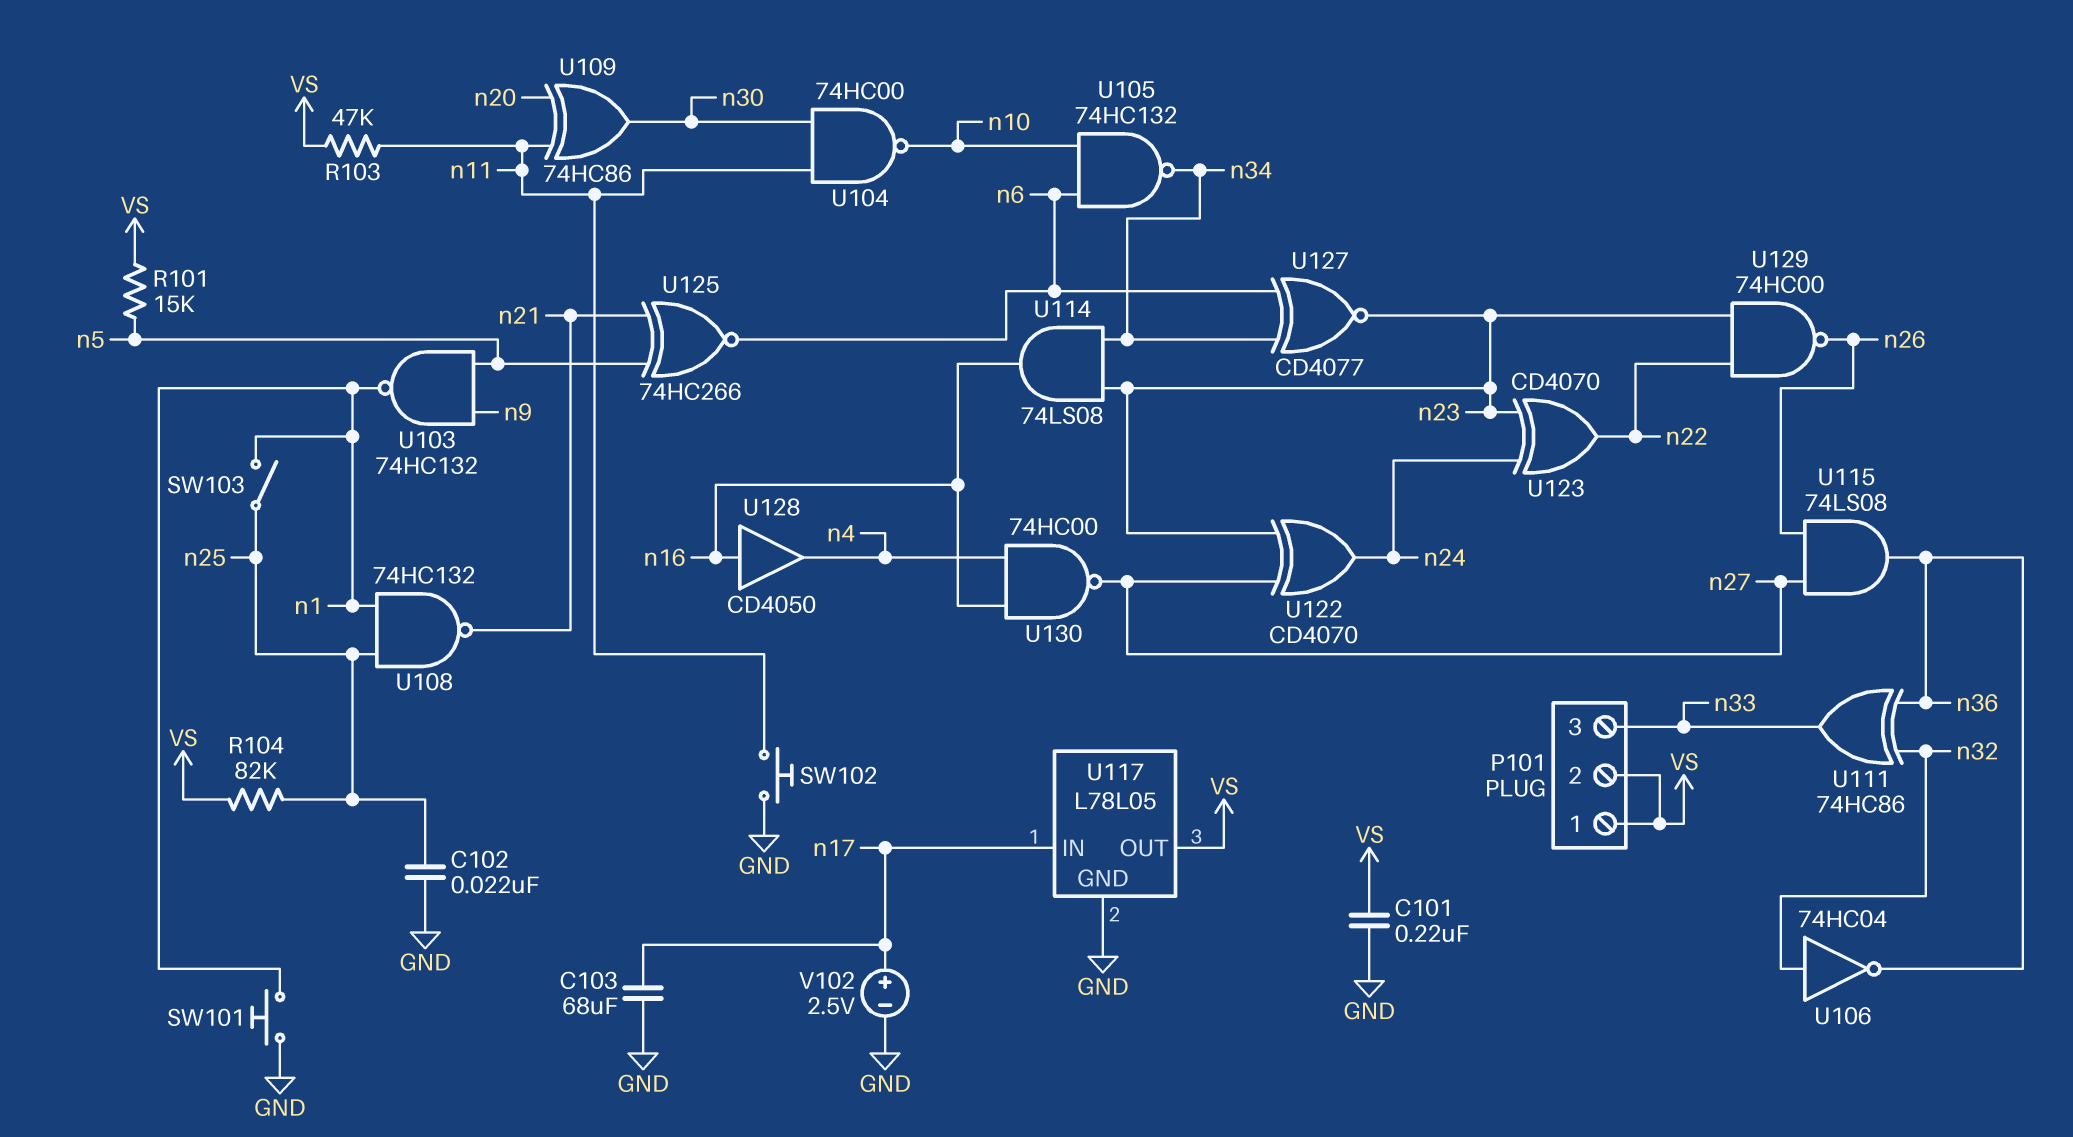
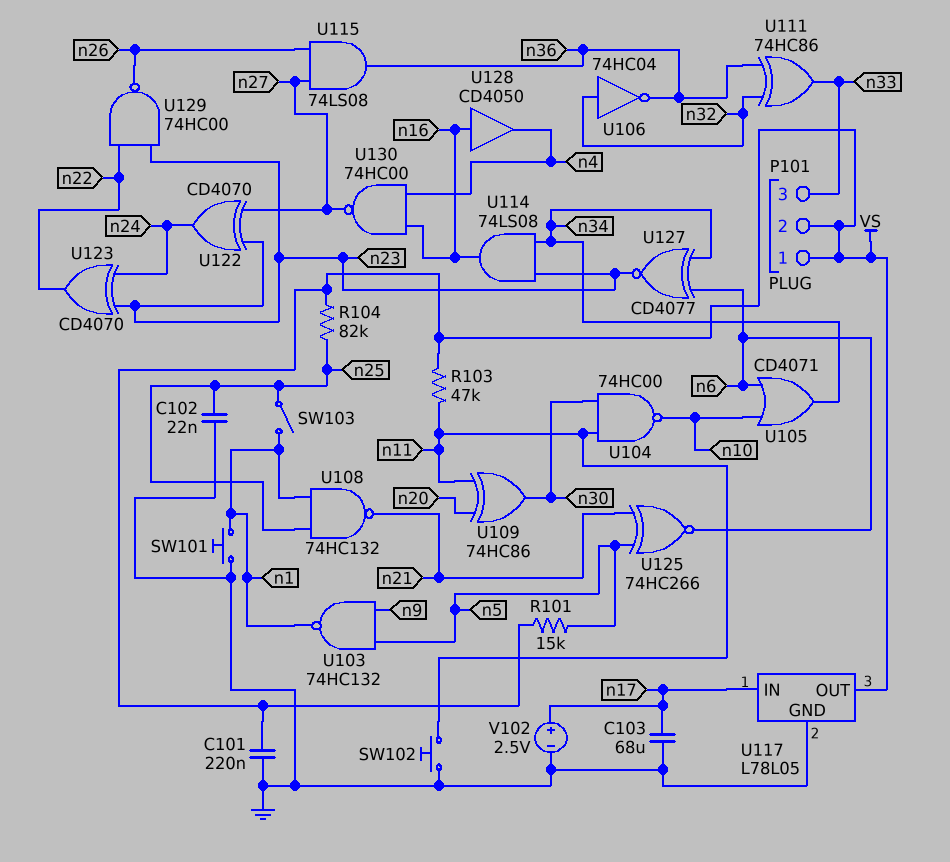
U105: NAND 74HC132 (in n6, in n10, out n34) -> OR CD4071 (in n6, in n10, out n34)

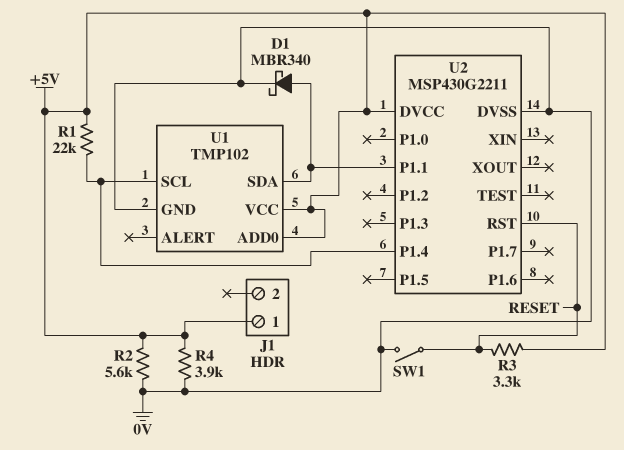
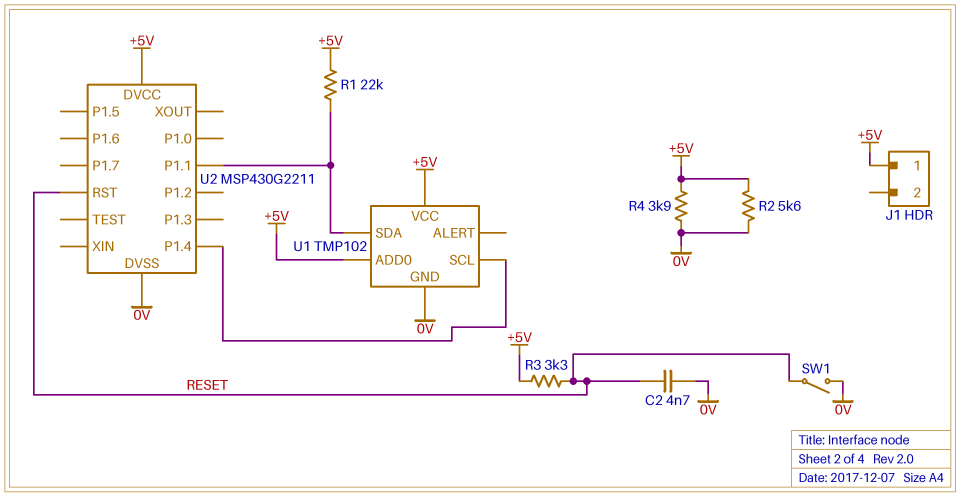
C2: none -> 4.7nF (0V, RESET)
D1: schottky MBR340 (A U1/SDA, K 0V) -> none
R1: 22k (+5V, U1/SCL) -> 22k (+5V, U1/SDA)

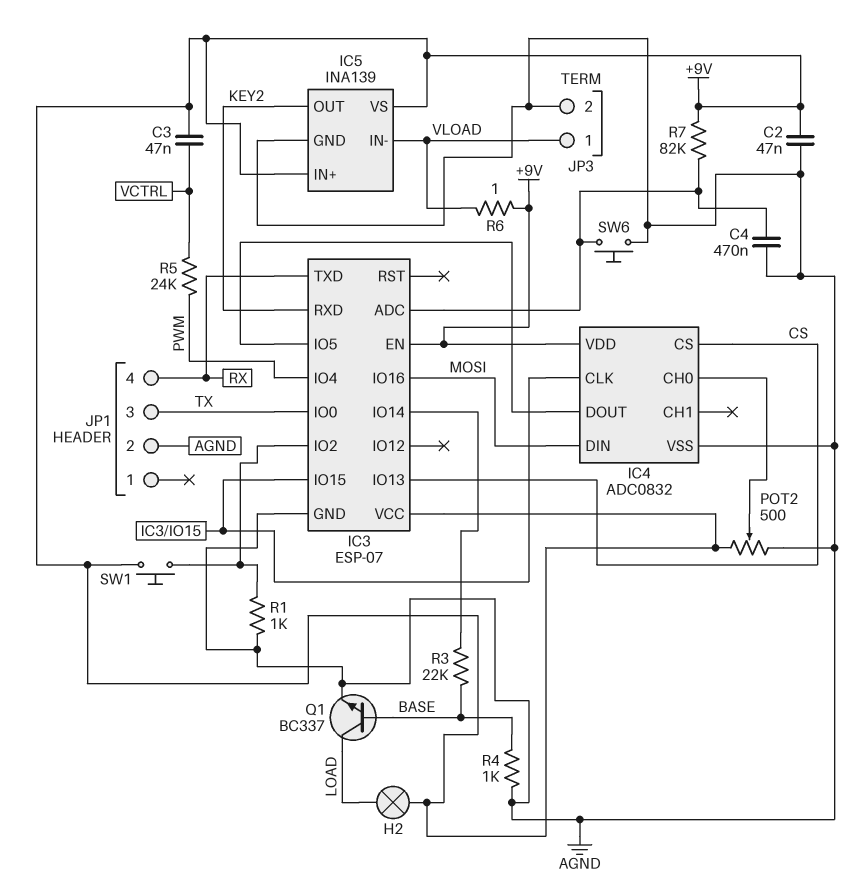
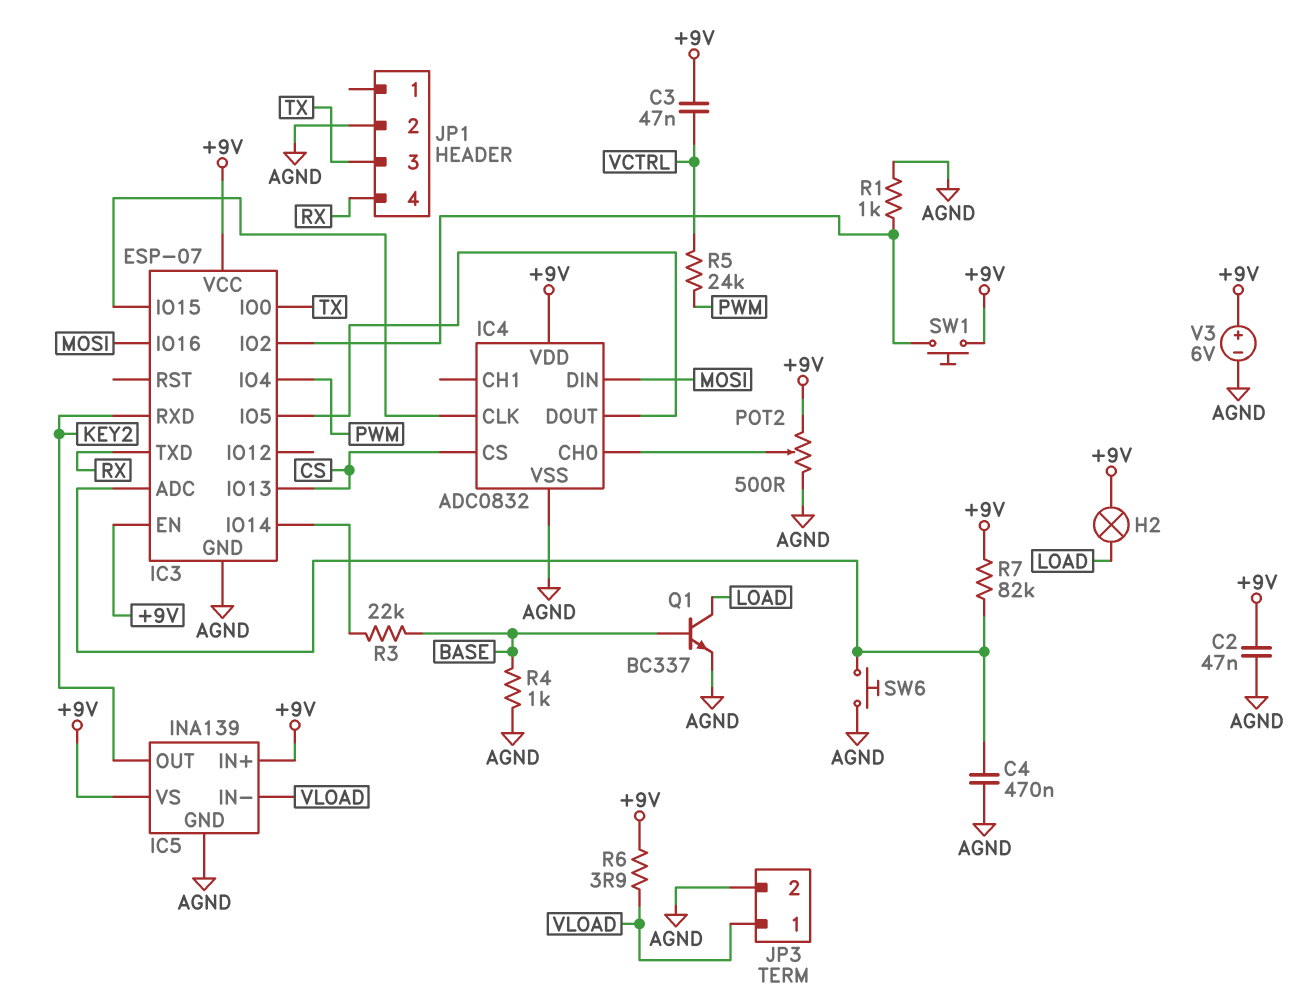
R6: 1 (+9V, VLOAD) -> 3.9 (+9V, VLOAD)
V3: none -> 6V (plus +9V, minus AGND)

EXERCISE OBJECTIVE: From the listing, reproduce every line where the word "none" is present.

SOLUTION TO THIS TASK:
C2: none -> 4.7nF (0V, RESET)
D1: schottky MBR340 (A U1/SDA, K 0V) -> none
V3: none -> 6V (plus +9V, minus AGND)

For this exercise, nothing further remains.